[Input Boundary: Start]

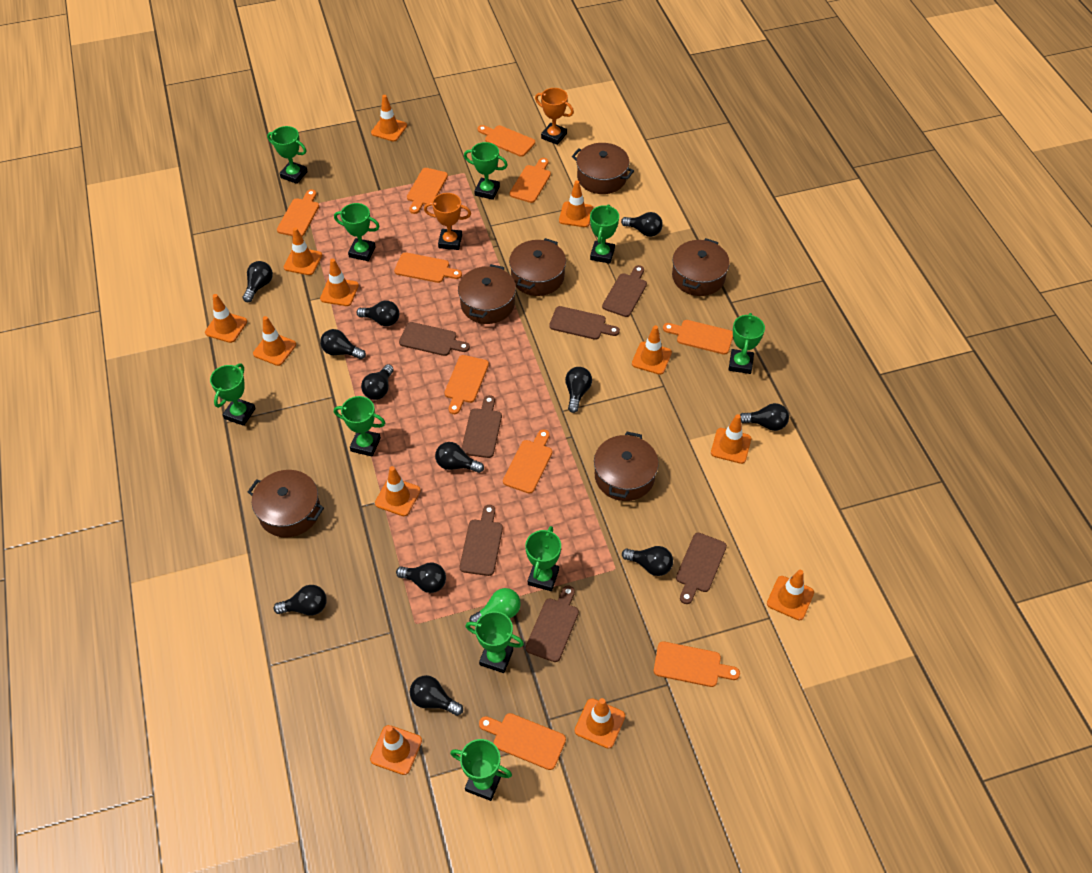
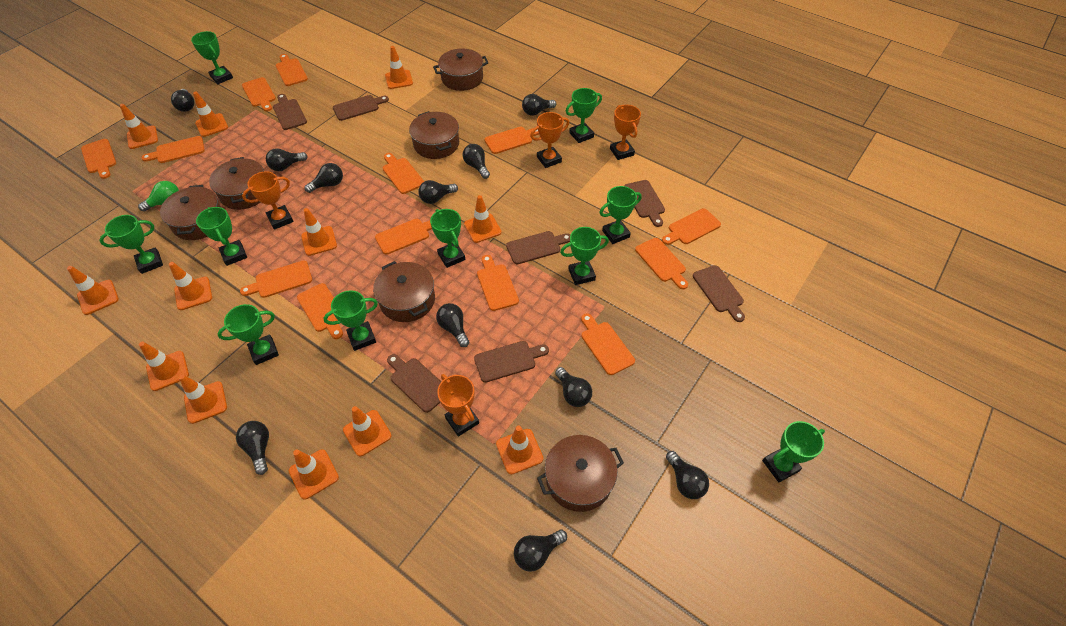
black light bulb: 12 -> 11
orange cutting board: 10 -> 13
orange trophy: 2 -> 4

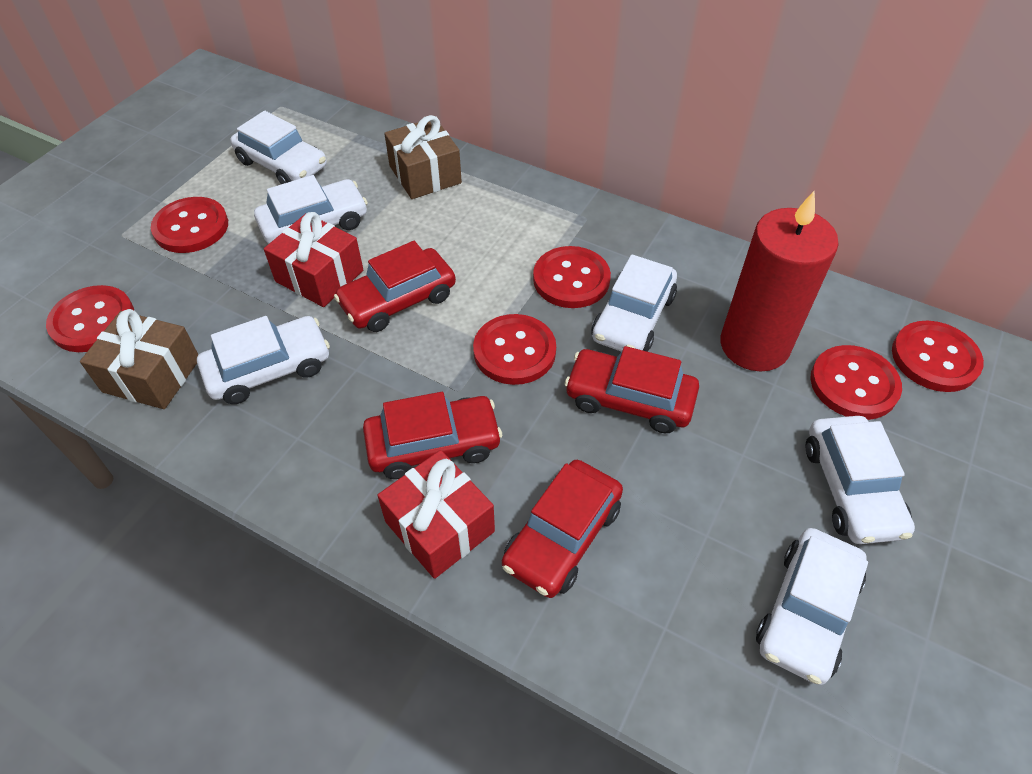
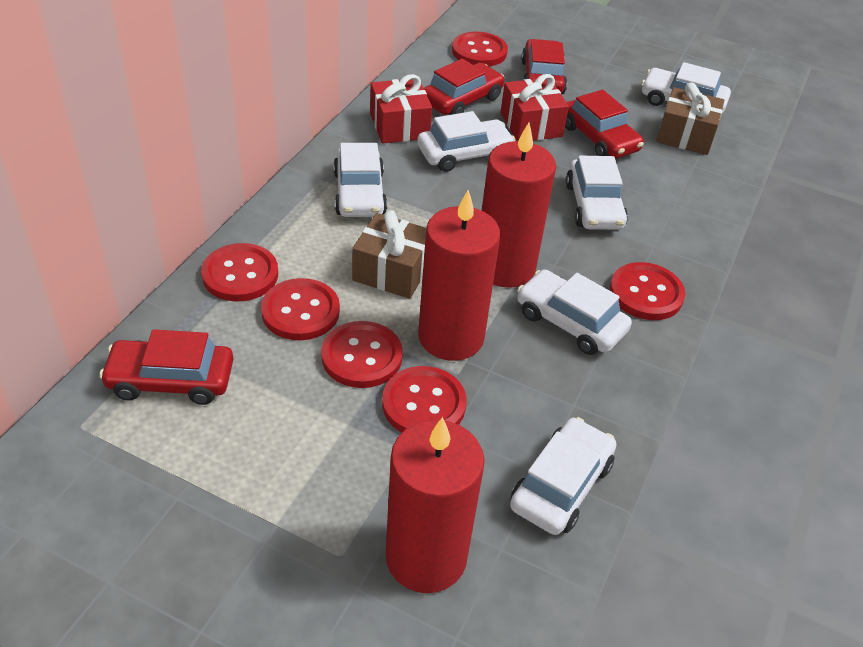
red candle: 1 -> 3

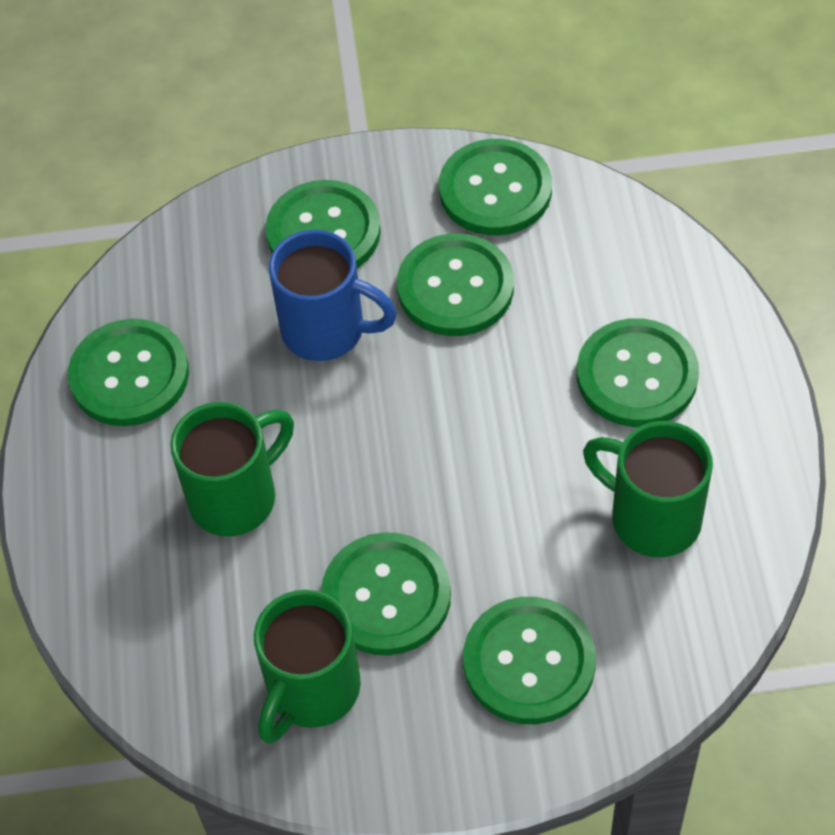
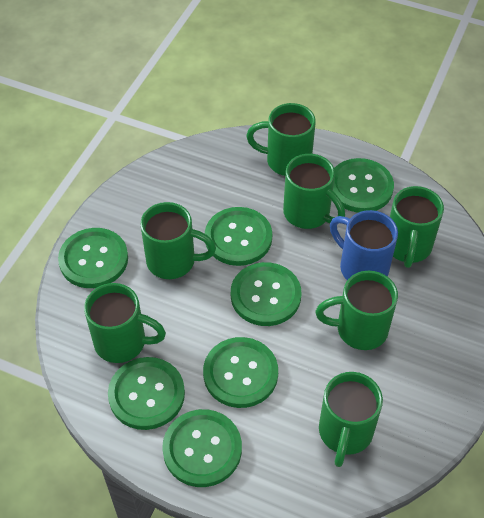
green mug: 3 -> 7

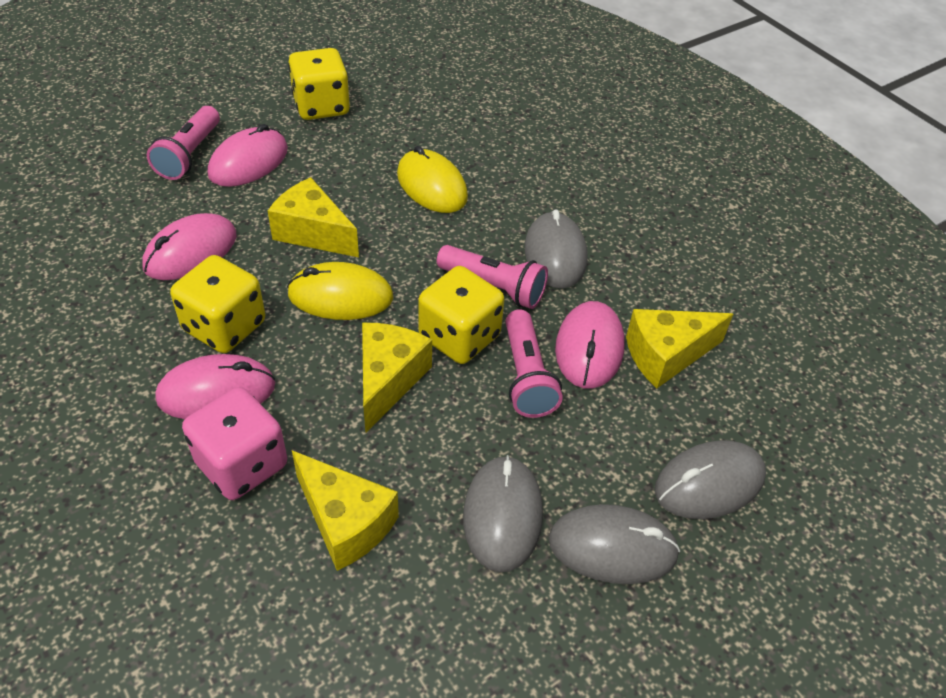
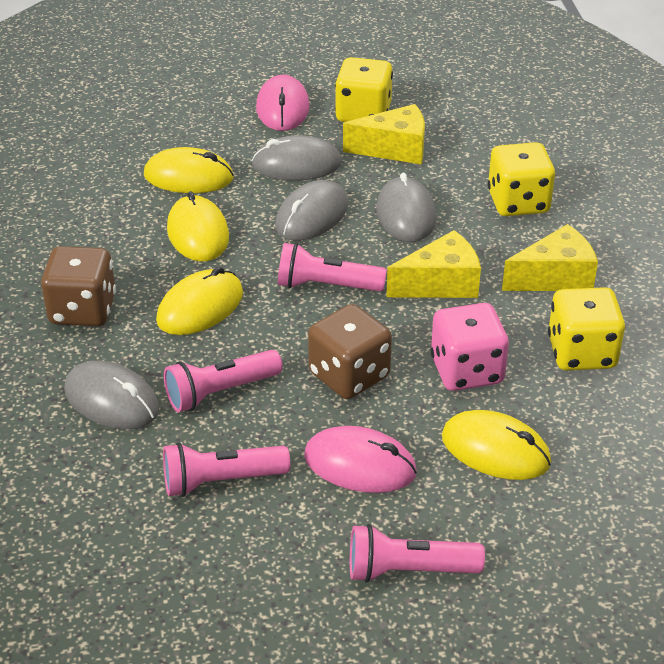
brown dice: 0 -> 2
pink flashlight: 3 -> 4
pink mouse: 4 -> 2
yellow cheese: 4 -> 3
yellow mouse: 2 -> 4

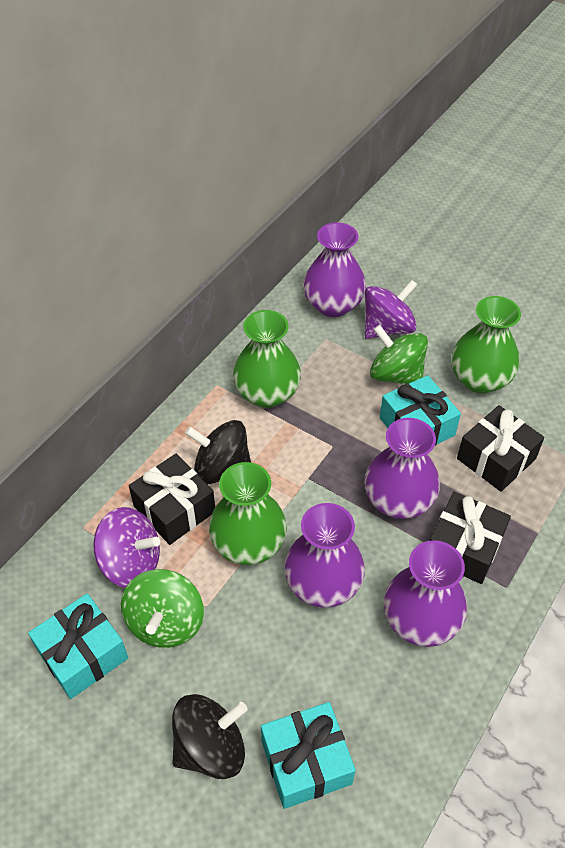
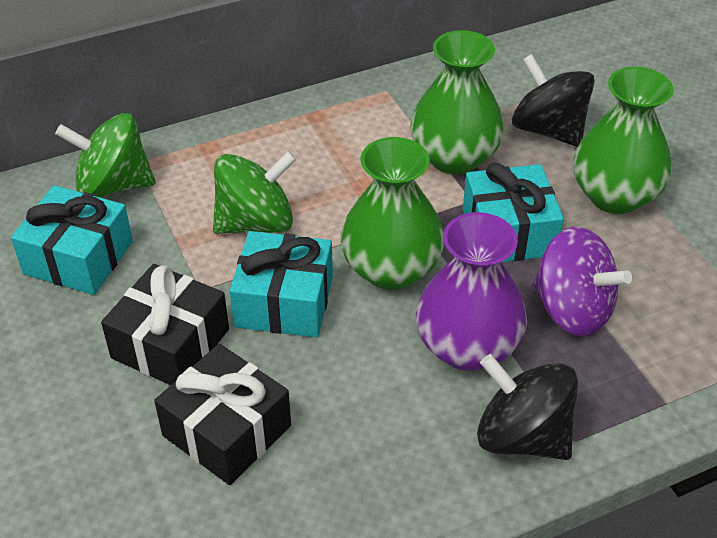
black gift: 3 -> 2
purple spinning top: 2 -> 1
purple vase: 4 -> 1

[Input Boundary: End]

Transcribe exactly the lines from the one containing "yellow mouse: 2 -> 4" through the last line of the records above, and nothing else. Leave out the pictures.

> _Worked solution_:
yellow mouse: 2 -> 4

black gift: 3 -> 2
purple spinning top: 2 -> 1
purple vase: 4 -> 1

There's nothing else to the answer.